[Exercise prompt] Copy, word for word, each line of the data below from the first through the line containing "in_second: [307, 347, 33, 38]", and stop there.

[Material for this task]
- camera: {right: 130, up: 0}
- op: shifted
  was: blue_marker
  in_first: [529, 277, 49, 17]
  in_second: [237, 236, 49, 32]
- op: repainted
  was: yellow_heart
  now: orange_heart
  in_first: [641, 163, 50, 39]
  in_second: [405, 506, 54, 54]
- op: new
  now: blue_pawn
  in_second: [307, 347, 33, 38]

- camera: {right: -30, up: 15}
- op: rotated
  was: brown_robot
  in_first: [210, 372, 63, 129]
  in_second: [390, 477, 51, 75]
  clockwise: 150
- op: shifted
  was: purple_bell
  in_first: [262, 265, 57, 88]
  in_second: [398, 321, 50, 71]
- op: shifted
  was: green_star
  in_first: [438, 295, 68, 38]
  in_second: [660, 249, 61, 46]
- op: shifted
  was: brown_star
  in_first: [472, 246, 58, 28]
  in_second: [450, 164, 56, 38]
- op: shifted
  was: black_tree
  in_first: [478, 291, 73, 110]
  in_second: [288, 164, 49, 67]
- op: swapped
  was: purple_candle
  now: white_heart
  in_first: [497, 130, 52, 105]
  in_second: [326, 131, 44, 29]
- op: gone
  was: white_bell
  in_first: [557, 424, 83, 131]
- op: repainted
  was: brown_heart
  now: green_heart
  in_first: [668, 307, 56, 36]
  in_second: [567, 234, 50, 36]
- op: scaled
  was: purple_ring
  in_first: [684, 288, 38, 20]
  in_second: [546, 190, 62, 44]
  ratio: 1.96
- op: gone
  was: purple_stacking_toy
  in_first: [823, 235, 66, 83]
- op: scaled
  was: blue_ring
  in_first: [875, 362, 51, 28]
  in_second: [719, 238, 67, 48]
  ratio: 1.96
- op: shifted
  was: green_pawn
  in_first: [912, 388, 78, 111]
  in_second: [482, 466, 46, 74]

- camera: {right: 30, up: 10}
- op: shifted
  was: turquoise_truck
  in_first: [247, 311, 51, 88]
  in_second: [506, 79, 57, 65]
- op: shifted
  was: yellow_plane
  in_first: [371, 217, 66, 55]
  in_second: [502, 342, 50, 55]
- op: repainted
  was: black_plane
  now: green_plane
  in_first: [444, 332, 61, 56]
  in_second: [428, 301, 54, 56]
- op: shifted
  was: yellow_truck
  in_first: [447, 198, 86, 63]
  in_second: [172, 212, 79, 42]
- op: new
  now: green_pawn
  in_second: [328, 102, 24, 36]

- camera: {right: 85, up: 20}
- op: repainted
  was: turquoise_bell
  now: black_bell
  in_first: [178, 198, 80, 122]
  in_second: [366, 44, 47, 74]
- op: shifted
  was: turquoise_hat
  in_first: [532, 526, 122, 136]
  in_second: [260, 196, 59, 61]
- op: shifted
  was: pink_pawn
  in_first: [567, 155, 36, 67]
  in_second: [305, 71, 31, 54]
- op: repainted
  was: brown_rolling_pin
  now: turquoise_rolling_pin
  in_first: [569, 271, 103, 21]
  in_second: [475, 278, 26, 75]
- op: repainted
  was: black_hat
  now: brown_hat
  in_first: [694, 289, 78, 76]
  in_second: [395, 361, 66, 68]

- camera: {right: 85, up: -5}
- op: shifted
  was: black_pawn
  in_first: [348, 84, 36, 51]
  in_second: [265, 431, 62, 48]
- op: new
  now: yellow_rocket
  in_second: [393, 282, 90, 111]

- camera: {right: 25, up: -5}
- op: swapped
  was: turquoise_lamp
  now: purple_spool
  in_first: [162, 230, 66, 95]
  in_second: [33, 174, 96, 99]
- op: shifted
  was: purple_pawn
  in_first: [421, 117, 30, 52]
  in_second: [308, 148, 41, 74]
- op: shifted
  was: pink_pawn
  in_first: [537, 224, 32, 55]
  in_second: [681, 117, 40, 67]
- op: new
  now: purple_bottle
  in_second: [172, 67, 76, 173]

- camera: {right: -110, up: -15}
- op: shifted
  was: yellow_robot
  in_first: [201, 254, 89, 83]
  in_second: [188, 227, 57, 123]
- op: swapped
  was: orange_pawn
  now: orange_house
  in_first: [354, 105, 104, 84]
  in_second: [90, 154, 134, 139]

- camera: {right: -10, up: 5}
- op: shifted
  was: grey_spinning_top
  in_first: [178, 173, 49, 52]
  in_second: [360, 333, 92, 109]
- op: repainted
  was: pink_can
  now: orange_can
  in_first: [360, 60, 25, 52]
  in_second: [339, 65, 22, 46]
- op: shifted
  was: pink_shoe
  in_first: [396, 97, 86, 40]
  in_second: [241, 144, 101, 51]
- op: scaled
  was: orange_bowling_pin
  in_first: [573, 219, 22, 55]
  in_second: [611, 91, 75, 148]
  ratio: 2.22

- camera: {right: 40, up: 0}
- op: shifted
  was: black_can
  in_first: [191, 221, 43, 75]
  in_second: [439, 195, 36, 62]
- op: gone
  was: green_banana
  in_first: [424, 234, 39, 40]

[Written reply]
- camera: {right: 130, up: 0}
- op: shifted
  was: blue_marker
  in_first: [529, 277, 49, 17]
  in_second: [237, 236, 49, 32]
- op: repainted
  was: yellow_heart
  now: orange_heart
  in_first: [641, 163, 50, 39]
  in_second: [405, 506, 54, 54]
- op: new
  now: blue_pawn
  in_second: [307, 347, 33, 38]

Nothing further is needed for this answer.